### Raw data

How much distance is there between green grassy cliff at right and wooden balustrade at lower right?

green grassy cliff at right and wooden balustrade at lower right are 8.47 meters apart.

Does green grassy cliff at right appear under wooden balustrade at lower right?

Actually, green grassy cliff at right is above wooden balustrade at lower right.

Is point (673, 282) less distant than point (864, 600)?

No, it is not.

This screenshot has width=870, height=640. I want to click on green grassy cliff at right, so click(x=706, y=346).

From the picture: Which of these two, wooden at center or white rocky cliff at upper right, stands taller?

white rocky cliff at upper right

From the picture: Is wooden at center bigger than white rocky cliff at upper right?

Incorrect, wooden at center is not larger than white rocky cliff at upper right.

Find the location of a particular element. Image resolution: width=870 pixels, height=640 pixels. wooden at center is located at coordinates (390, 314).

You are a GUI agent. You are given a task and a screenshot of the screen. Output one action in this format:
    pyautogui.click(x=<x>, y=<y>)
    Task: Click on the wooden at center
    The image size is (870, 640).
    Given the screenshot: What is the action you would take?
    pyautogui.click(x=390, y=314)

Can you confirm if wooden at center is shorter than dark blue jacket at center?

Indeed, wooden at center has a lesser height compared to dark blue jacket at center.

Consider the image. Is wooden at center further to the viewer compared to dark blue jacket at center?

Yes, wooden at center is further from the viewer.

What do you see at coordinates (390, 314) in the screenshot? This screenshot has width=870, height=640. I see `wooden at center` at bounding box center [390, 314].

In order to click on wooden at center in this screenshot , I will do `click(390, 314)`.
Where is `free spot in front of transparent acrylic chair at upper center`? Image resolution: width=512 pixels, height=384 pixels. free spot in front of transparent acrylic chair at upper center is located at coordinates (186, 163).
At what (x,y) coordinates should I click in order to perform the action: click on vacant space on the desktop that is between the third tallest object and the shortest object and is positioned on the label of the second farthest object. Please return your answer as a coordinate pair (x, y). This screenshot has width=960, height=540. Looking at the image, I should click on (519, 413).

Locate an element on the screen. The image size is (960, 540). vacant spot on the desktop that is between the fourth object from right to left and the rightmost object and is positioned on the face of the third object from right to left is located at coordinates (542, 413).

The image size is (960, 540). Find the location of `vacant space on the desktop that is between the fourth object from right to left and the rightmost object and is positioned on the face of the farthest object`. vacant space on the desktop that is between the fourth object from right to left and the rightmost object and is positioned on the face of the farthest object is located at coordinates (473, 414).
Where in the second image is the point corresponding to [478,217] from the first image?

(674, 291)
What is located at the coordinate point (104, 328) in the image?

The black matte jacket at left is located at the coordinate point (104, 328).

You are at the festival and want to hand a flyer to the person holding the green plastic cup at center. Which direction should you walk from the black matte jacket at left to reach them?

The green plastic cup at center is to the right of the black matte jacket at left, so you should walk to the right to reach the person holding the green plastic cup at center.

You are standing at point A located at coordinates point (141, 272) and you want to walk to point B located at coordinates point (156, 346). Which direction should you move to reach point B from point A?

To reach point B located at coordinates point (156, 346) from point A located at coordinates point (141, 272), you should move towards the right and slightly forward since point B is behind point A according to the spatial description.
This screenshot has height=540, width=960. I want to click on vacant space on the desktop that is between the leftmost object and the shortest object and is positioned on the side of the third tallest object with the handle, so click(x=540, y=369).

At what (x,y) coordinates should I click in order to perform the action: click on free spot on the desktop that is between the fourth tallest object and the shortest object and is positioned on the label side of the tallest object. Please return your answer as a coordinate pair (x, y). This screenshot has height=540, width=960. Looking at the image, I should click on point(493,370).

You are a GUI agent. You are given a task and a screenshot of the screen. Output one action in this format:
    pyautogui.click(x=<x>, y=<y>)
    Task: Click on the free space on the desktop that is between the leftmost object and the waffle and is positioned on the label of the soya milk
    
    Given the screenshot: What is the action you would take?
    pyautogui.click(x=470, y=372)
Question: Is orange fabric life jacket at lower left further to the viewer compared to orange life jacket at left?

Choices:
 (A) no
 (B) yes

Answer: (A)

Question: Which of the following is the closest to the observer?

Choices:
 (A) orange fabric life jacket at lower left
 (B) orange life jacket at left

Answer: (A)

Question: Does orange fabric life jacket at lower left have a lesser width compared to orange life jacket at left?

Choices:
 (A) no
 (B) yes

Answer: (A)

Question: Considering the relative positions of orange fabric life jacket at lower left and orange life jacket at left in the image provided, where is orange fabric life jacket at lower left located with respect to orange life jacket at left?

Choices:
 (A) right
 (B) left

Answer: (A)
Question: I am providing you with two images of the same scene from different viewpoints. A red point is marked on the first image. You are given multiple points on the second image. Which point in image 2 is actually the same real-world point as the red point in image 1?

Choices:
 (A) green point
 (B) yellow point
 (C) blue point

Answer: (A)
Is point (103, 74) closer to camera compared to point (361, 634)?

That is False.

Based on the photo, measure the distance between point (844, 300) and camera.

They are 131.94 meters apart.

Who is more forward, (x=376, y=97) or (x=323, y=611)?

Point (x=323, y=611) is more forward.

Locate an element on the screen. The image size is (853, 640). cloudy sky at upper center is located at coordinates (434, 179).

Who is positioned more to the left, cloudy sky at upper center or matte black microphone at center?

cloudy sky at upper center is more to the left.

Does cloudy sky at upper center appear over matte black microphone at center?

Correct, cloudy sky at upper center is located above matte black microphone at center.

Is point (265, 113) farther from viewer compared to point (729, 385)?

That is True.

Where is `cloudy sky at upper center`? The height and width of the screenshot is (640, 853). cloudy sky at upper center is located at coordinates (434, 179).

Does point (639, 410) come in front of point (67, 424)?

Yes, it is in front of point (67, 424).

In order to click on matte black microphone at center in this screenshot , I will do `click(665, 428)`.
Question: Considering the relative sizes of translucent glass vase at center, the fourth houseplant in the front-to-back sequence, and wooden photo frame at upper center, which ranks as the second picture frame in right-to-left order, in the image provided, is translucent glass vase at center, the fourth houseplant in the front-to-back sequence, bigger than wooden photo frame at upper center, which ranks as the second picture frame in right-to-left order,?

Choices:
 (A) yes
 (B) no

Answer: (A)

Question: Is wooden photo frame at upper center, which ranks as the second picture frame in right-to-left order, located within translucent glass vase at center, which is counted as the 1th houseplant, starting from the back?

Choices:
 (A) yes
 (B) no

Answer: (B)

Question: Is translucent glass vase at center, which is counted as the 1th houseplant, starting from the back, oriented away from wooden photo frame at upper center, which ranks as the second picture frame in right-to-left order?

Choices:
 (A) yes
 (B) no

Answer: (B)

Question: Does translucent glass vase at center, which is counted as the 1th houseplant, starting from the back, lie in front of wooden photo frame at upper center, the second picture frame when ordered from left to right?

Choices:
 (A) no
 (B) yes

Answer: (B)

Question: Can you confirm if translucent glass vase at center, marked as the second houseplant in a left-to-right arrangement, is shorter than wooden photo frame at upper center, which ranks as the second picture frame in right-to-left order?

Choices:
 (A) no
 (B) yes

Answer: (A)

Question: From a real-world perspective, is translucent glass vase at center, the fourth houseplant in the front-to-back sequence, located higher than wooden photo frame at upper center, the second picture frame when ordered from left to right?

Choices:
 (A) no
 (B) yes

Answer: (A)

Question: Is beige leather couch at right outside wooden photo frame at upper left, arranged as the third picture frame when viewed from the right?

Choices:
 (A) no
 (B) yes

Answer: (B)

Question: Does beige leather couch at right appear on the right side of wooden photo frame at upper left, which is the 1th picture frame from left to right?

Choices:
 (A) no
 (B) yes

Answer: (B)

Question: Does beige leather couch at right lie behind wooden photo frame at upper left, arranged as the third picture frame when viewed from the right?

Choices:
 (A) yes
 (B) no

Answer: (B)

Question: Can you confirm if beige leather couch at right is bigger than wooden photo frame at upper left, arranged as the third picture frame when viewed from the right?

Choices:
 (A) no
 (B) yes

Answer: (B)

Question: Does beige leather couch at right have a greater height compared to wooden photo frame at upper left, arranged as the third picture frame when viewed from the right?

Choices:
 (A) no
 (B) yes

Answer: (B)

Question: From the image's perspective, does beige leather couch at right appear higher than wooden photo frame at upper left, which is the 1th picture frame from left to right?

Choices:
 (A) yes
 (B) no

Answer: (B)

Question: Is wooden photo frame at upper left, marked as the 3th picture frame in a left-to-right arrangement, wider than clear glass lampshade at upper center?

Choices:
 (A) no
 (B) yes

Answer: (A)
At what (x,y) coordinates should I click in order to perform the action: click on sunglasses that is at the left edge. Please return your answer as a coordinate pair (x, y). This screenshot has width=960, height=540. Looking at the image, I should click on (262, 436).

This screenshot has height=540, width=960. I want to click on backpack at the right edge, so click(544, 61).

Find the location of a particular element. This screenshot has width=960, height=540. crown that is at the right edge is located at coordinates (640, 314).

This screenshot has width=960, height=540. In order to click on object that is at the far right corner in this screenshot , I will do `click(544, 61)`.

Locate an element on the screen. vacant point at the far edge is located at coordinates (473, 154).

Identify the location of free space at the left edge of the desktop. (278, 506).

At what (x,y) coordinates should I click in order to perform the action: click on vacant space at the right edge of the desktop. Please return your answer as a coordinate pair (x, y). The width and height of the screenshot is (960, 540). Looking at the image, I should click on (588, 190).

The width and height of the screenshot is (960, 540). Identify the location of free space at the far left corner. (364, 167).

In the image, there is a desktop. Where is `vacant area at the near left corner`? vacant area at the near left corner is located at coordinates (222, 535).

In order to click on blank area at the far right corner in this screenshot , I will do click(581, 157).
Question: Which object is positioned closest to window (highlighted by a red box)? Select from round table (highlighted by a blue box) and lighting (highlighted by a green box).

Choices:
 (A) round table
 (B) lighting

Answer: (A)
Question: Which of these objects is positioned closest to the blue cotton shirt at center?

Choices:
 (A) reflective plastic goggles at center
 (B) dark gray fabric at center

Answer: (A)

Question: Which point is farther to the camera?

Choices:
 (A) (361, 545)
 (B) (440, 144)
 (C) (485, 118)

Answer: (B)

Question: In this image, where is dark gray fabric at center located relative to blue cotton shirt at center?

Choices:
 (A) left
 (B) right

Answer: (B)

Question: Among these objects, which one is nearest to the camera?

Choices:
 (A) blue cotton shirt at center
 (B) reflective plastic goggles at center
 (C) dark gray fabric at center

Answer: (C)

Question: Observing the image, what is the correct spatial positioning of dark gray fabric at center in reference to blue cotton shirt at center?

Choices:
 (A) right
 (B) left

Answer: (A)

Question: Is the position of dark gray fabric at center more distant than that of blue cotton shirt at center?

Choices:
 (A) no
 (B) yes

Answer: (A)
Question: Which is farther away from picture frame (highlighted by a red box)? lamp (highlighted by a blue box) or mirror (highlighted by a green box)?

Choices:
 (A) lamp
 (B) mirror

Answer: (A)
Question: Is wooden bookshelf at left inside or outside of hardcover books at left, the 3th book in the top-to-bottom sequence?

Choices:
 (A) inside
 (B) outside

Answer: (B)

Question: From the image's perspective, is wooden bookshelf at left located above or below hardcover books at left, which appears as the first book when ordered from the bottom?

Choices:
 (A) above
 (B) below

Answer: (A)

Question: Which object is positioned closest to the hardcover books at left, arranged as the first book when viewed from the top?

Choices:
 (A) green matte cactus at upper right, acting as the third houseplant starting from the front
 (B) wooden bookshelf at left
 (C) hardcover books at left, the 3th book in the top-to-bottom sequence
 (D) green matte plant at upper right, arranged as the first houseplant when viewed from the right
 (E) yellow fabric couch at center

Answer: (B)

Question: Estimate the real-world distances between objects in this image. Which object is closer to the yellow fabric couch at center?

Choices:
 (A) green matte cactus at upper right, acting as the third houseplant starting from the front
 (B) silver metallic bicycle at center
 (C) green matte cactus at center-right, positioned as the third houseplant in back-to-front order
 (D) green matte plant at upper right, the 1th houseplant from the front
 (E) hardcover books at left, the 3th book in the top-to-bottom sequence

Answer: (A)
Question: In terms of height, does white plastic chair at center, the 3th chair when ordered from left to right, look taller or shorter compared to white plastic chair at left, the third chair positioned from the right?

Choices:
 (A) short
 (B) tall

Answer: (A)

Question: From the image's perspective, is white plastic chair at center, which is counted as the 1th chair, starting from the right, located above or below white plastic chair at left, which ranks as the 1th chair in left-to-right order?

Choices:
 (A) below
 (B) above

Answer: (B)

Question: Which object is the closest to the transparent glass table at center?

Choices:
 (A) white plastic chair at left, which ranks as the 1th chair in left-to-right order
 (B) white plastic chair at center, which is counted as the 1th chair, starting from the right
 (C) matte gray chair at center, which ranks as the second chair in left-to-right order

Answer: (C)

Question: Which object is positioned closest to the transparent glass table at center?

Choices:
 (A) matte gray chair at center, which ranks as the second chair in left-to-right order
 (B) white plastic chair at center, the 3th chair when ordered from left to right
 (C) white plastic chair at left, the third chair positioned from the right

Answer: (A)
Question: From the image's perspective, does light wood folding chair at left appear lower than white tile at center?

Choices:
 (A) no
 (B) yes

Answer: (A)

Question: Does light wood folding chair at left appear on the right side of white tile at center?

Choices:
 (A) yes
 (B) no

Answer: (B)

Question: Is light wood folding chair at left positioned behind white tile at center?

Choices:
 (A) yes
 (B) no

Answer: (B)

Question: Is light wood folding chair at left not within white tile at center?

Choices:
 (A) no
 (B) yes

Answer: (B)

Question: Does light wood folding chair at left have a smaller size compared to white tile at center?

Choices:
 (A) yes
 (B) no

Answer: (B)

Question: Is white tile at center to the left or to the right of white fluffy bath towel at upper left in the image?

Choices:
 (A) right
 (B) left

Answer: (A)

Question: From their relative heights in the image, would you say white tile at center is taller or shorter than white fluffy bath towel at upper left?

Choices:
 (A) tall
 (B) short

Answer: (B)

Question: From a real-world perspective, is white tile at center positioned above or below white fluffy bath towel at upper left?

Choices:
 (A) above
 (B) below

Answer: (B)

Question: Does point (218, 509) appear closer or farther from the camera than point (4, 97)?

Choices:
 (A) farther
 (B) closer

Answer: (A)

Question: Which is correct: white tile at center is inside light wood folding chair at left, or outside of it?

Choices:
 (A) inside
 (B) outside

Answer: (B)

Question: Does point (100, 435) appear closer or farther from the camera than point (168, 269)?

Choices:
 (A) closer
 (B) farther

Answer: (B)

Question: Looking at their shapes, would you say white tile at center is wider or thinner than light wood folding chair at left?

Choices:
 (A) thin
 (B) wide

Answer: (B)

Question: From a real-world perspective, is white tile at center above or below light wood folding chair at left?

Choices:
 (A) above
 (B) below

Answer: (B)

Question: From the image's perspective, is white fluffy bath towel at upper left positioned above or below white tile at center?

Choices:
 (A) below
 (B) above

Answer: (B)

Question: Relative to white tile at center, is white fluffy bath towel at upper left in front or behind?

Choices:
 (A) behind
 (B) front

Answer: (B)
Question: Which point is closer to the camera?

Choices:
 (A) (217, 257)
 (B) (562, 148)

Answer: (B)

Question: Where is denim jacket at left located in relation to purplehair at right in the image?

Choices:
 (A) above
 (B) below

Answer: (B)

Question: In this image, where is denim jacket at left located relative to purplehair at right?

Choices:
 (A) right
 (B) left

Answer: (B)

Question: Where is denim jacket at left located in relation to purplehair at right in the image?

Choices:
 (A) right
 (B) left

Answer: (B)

### About this task
Format the lines of the records above as a JSON list of strings, one string per line with blank lines omitted, running from the start of the records up to and including the line containing "Find the location of a particular element. Image".

### Task solution
[
  "How much distance is there between green grassy cliff at right and wooden balustrade at lower right?",
  "green grassy cliff at right and wooden balustrade at lower right are 8.47 meters apart.",
  "Does green grassy cliff at right appear under wooden balustrade at lower right?",
  "Actually, green grassy cliff at right is above wooden balustrade at lower right.",
  "Is point (673, 282) less distant than point (864, 600)?",
  "No, it is not.",
  "This screenshot has width=870, height=640. I want to click on green grassy cliff at right, so click(x=706, y=346).",
  "From the picture: Which of these two, wooden at center or white rocky cliff at upper right, stands taller?",
  "white rocky cliff at upper right",
  "From the picture: Is wooden at center bigger than white rocky cliff at upper right?",
  "Incorrect, wooden at center is not larger than white rocky cliff at upper right.",
  "Find the location of a particular element. Image resolution: width=870 pixels, height=640 pixels. wooden at center is located at coordinates (390, 314)."
]